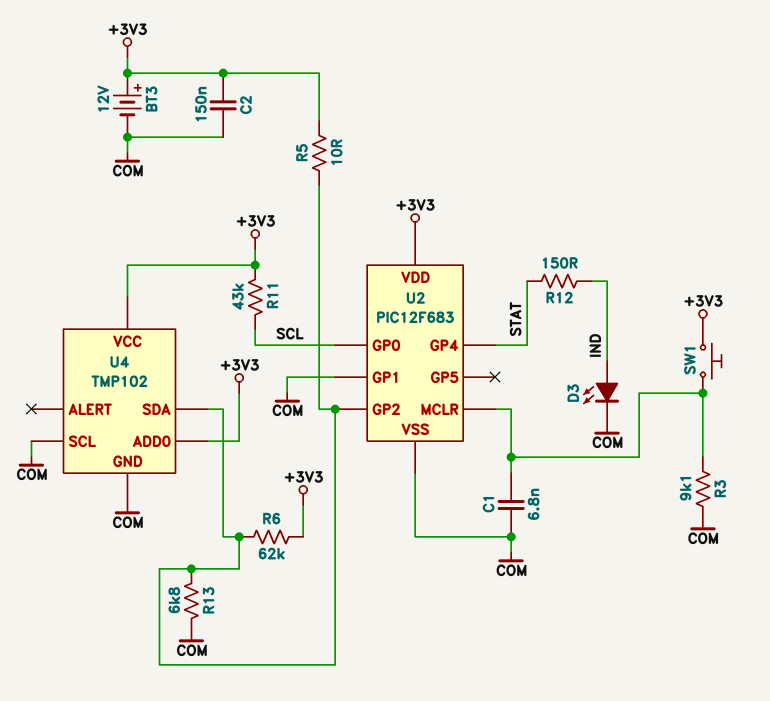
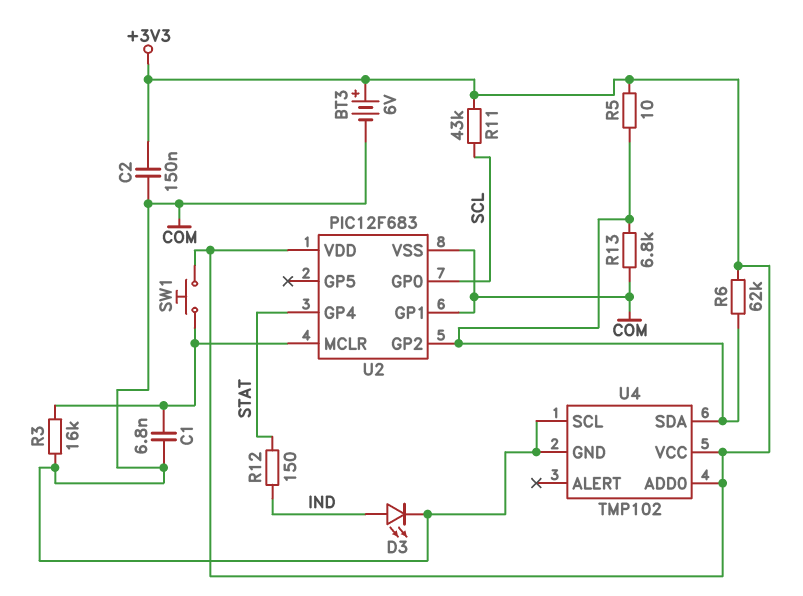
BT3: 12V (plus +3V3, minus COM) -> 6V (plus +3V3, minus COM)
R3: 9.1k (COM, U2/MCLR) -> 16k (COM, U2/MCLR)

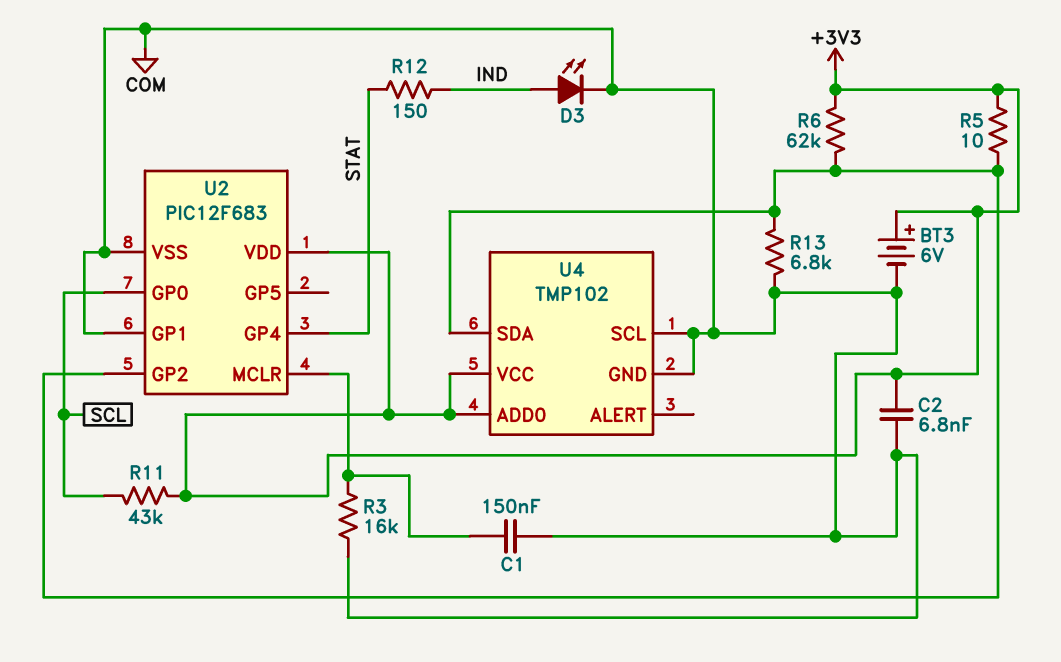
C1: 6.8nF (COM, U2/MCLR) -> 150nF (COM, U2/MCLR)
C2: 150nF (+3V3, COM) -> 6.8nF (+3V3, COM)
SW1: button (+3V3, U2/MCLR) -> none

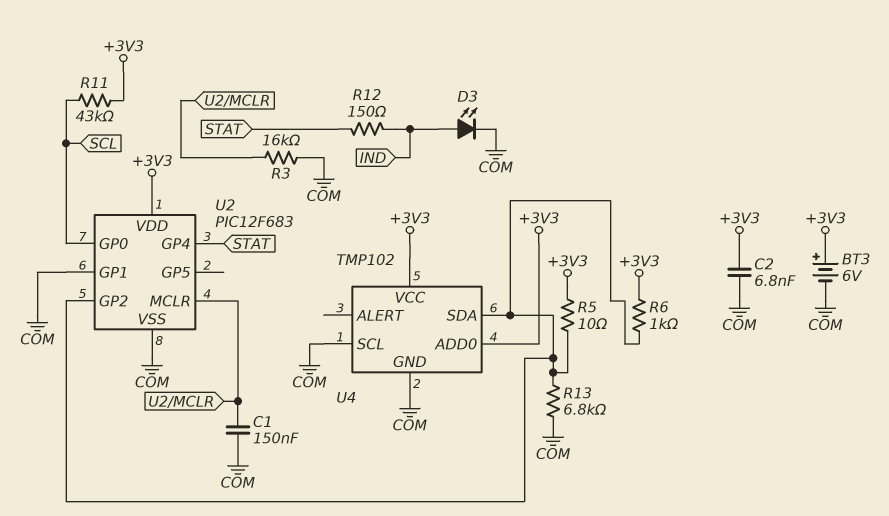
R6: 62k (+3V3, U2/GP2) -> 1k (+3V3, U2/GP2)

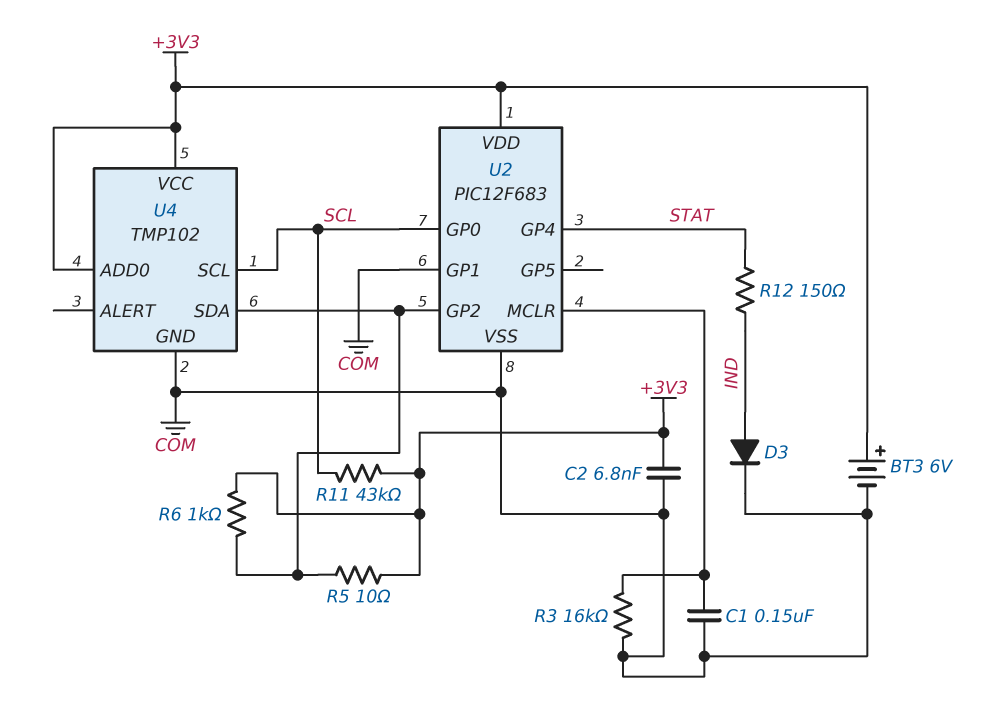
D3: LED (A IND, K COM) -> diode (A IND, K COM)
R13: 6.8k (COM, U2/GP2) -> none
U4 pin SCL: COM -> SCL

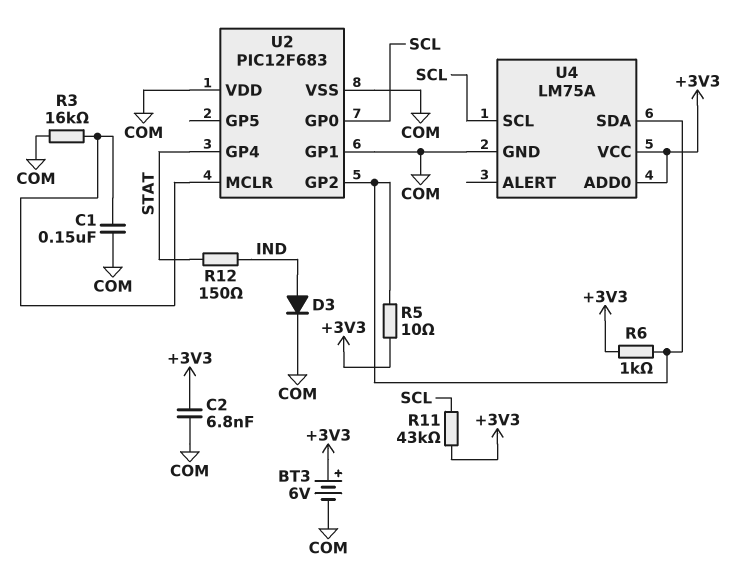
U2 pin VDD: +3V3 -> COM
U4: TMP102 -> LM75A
....
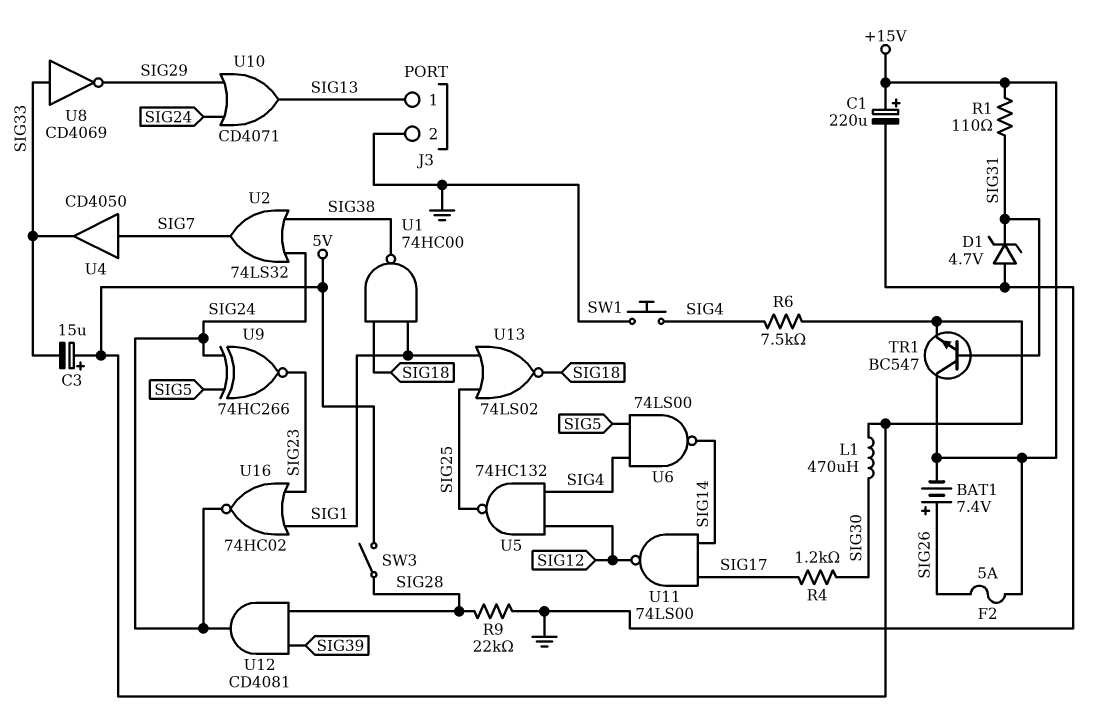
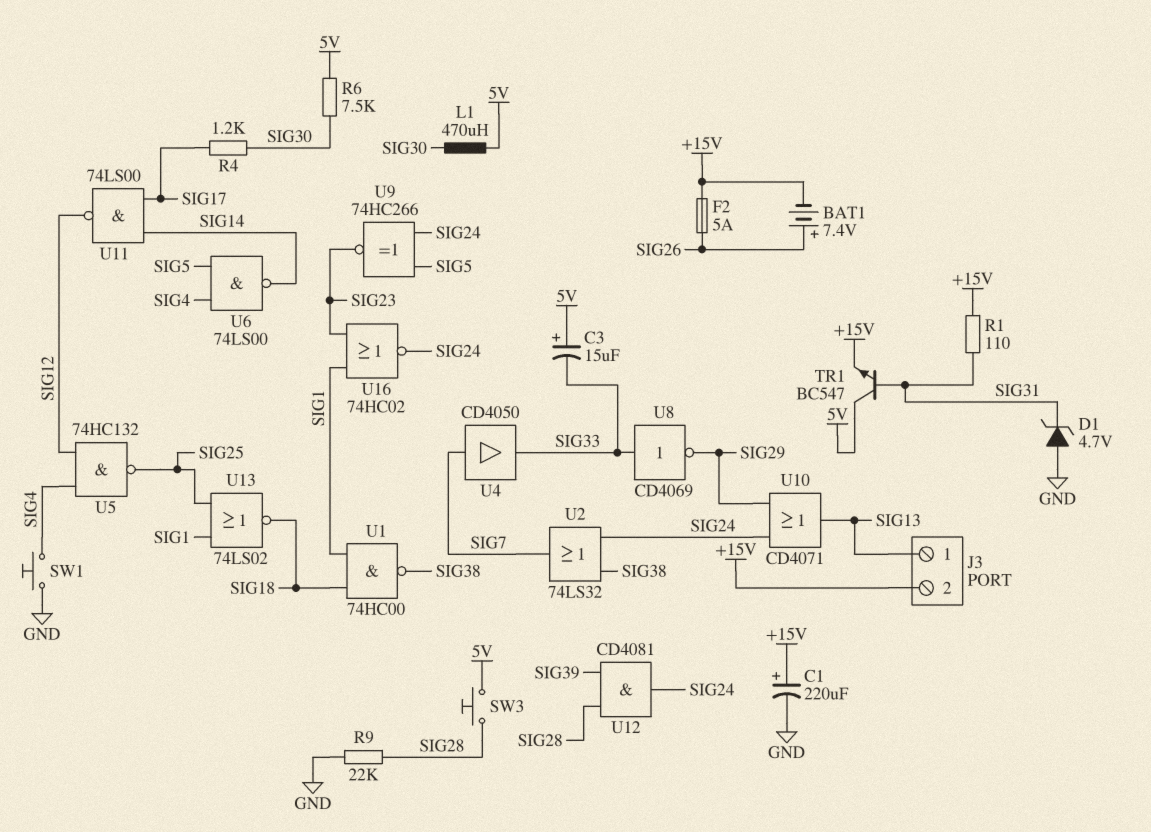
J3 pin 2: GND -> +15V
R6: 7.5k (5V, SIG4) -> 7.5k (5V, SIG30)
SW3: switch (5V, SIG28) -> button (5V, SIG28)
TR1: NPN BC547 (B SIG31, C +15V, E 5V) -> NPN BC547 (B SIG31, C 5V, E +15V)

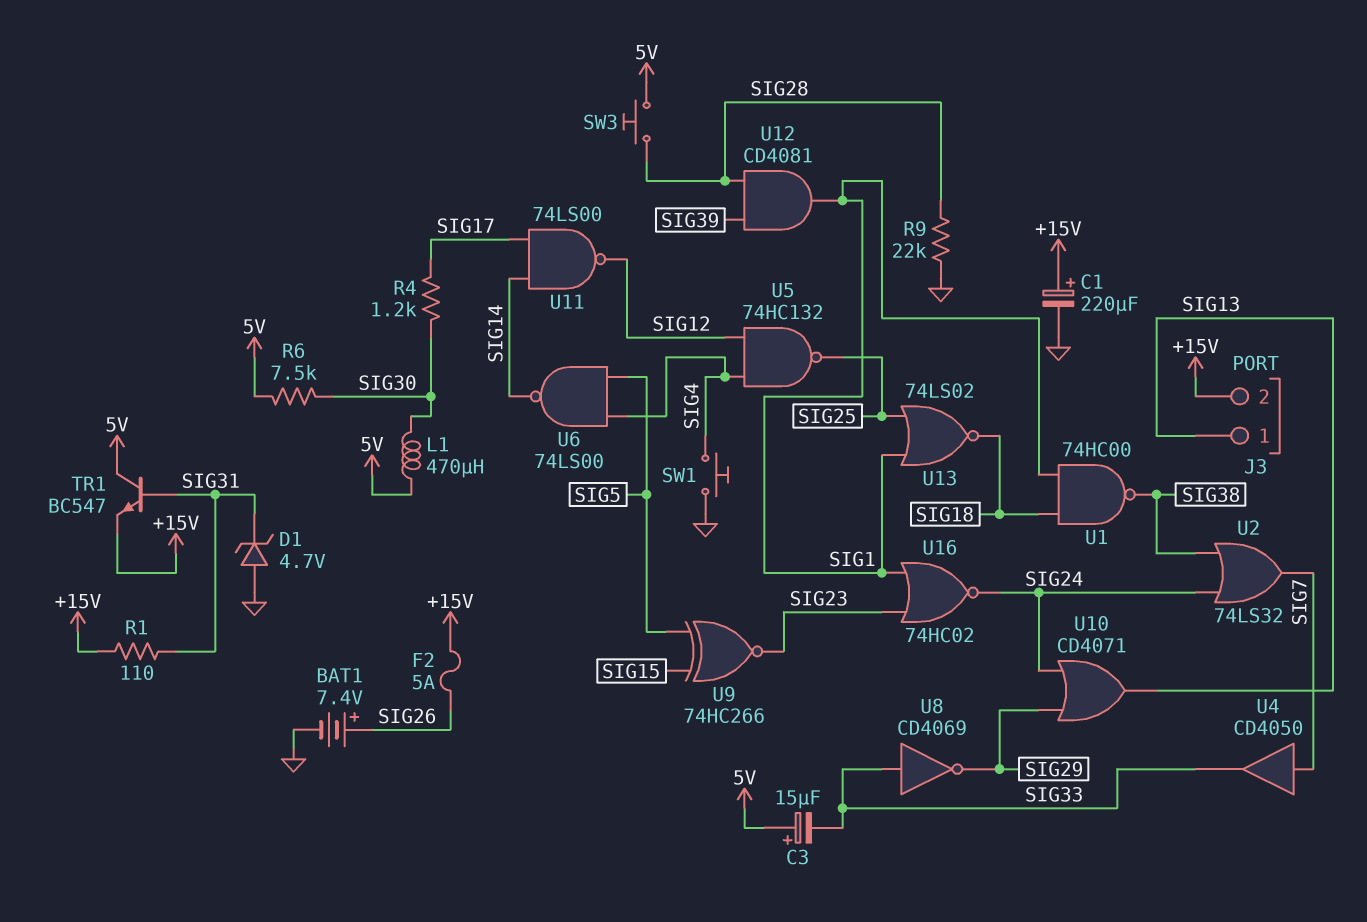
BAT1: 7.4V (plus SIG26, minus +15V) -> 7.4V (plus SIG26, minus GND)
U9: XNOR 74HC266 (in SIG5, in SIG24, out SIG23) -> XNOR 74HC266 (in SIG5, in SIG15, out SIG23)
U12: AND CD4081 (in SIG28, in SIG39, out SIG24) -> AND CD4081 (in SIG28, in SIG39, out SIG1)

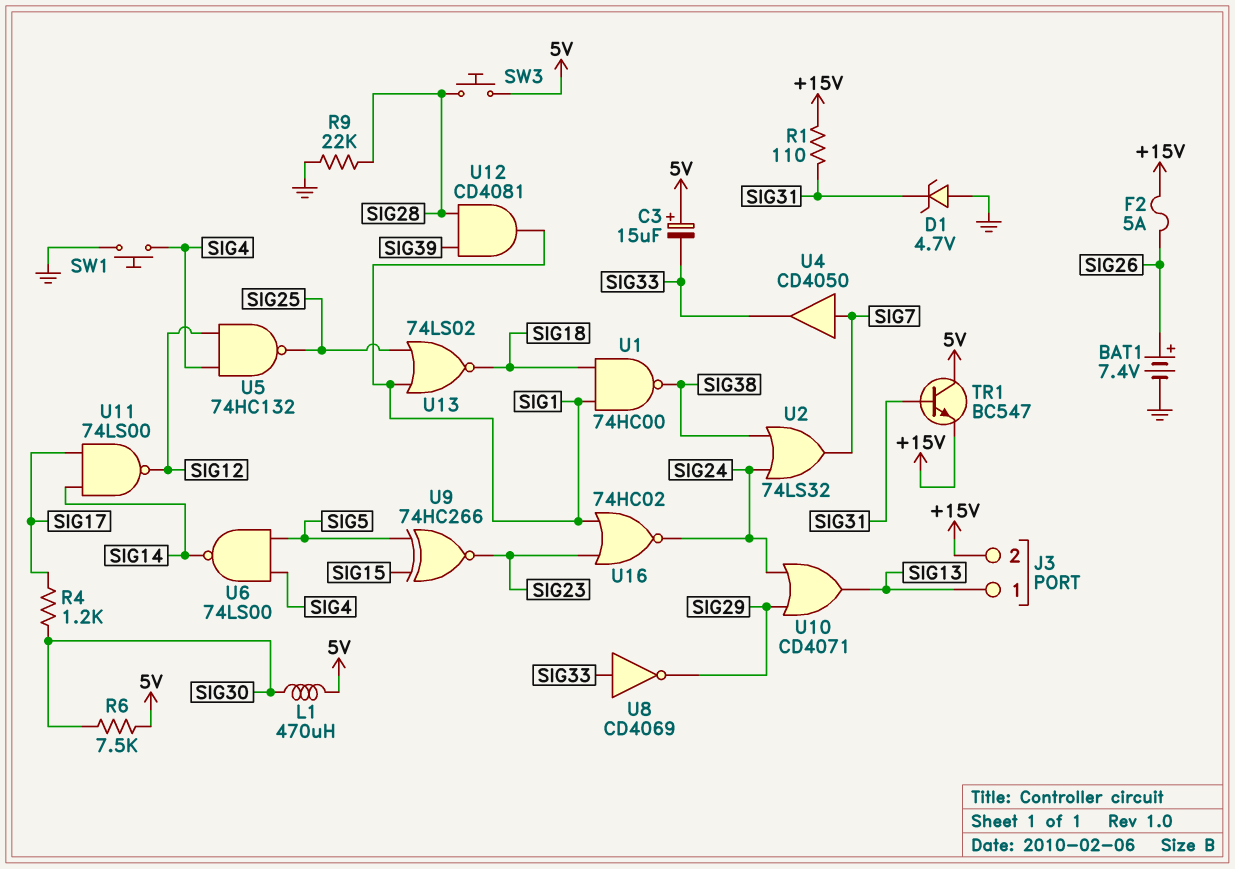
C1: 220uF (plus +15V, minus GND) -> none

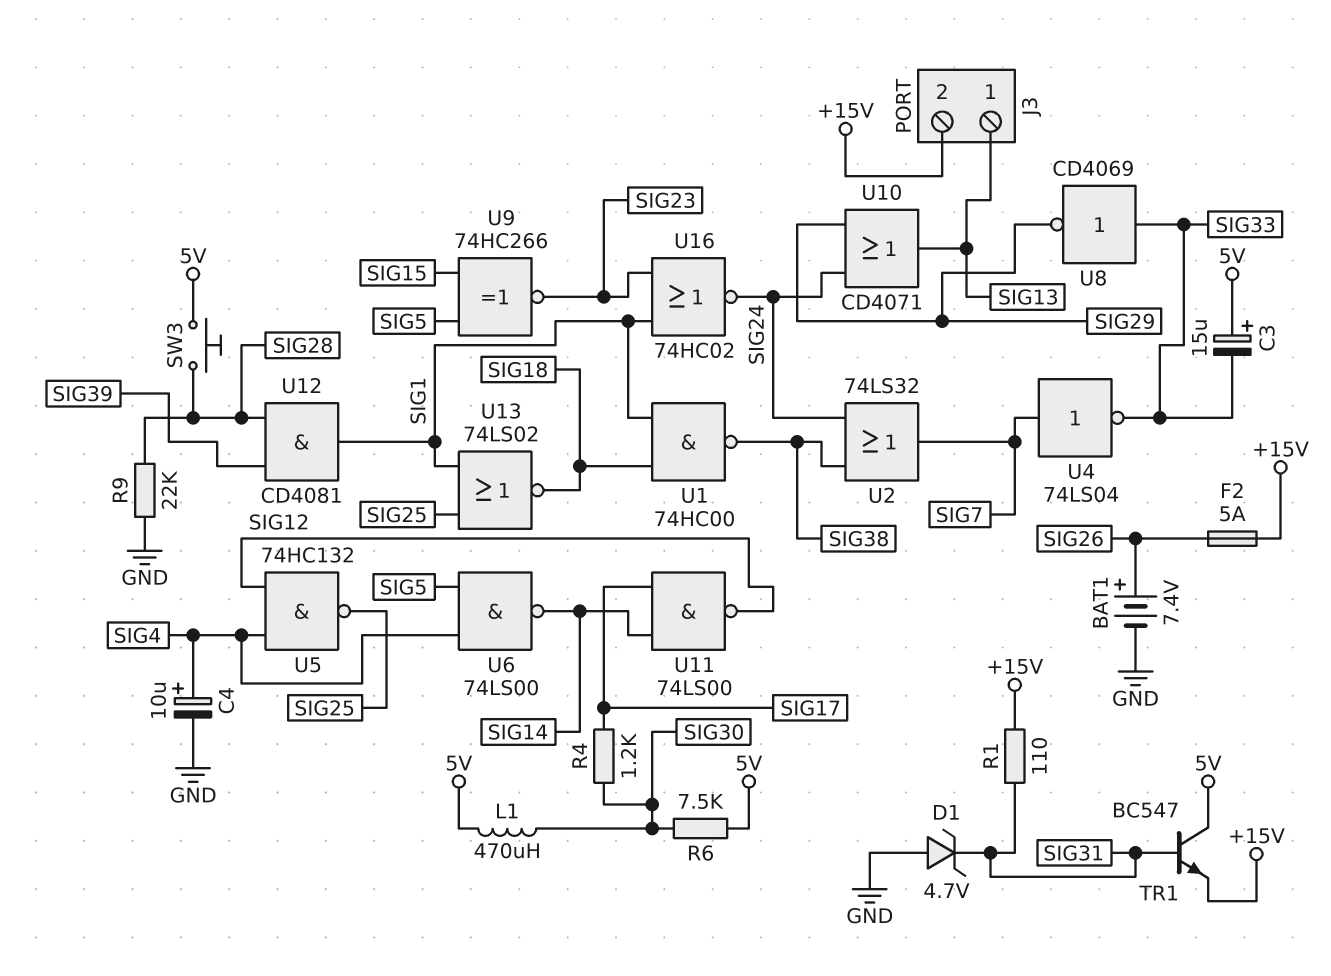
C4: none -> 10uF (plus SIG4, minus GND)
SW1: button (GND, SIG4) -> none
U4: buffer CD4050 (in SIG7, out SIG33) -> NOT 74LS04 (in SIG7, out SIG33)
....
◆ Exercise goal ◆
Which lines of the data include the word "minus"? Copy each one.

◆ Written response ◆
BT3: 12V (plus +3V3, minus COM) -> 6V (plus +3V3, minus COM)
BAT1: 7.4V (plus SIG26, minus +15V) -> 7.4V (plus SIG26, minus GND)
C1: 220uF (plus +15V, minus GND) -> none
C4: none -> 10uF (plus SIG4, minus GND)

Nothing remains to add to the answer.